**PROBLEM REQUIREMENTS:** Across the listing below, how many lines contain the string "carrot"? Only the number is needed.

::::::::::

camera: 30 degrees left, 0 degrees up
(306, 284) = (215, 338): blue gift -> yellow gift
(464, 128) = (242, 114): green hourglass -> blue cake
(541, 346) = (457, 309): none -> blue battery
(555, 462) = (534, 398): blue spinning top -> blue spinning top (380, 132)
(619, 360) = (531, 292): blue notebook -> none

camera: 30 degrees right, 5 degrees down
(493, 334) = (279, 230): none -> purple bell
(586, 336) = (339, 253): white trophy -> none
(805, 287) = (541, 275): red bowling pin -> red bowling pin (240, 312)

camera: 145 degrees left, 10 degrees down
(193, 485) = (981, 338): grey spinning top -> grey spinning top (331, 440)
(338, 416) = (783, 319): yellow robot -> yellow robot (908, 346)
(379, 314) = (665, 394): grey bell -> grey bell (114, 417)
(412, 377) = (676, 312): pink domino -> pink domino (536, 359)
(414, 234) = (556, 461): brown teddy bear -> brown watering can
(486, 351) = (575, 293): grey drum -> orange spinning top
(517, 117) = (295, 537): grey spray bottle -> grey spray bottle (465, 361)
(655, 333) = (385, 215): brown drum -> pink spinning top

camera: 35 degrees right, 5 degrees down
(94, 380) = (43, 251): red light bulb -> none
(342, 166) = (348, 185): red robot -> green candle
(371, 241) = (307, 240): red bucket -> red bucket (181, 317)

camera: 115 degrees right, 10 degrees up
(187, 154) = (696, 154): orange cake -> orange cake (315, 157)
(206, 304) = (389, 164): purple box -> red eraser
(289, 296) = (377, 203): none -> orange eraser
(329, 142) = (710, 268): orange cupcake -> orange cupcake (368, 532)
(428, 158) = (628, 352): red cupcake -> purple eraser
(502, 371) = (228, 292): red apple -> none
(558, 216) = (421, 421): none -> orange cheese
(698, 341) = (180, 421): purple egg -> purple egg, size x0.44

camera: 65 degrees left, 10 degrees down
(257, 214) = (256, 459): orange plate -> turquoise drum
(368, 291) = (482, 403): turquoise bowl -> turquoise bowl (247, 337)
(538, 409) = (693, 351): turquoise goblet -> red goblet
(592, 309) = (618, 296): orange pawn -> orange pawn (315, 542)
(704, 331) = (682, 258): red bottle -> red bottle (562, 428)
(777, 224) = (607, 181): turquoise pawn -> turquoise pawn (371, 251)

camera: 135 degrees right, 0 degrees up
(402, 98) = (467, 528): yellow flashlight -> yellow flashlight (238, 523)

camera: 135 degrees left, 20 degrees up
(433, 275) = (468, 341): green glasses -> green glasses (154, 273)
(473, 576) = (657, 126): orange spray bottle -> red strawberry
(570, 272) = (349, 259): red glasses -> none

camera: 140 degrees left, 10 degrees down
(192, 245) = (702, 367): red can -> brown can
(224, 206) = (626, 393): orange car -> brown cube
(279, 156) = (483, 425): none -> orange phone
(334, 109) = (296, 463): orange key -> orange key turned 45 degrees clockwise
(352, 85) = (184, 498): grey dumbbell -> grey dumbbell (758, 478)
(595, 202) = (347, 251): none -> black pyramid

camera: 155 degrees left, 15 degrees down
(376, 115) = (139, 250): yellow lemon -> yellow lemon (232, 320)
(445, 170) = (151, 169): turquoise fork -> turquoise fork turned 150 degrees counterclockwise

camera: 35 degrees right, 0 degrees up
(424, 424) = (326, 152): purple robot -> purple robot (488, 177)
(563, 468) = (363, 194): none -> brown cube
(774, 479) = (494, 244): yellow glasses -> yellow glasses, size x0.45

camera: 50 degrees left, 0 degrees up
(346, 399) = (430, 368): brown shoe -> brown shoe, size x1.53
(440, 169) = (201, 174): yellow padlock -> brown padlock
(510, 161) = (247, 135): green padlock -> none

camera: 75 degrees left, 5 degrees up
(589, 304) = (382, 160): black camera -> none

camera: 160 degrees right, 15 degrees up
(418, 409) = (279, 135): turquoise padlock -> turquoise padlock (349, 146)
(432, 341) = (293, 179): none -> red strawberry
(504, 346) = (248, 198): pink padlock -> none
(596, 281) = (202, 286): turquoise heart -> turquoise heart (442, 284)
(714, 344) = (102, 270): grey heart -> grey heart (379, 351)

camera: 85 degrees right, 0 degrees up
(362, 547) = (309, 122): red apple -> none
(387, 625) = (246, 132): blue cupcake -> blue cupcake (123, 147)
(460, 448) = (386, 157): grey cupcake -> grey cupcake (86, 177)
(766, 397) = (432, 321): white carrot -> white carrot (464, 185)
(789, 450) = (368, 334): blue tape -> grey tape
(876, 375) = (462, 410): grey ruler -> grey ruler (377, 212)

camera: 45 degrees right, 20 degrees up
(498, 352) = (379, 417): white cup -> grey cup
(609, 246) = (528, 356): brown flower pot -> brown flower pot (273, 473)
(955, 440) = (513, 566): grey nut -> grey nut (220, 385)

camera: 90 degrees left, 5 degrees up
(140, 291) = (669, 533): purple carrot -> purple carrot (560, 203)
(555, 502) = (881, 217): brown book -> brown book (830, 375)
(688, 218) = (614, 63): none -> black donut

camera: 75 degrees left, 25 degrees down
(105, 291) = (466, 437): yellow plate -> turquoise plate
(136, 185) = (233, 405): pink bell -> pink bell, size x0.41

::::::::::

**ANSWER TO THE EXERCISE:** 2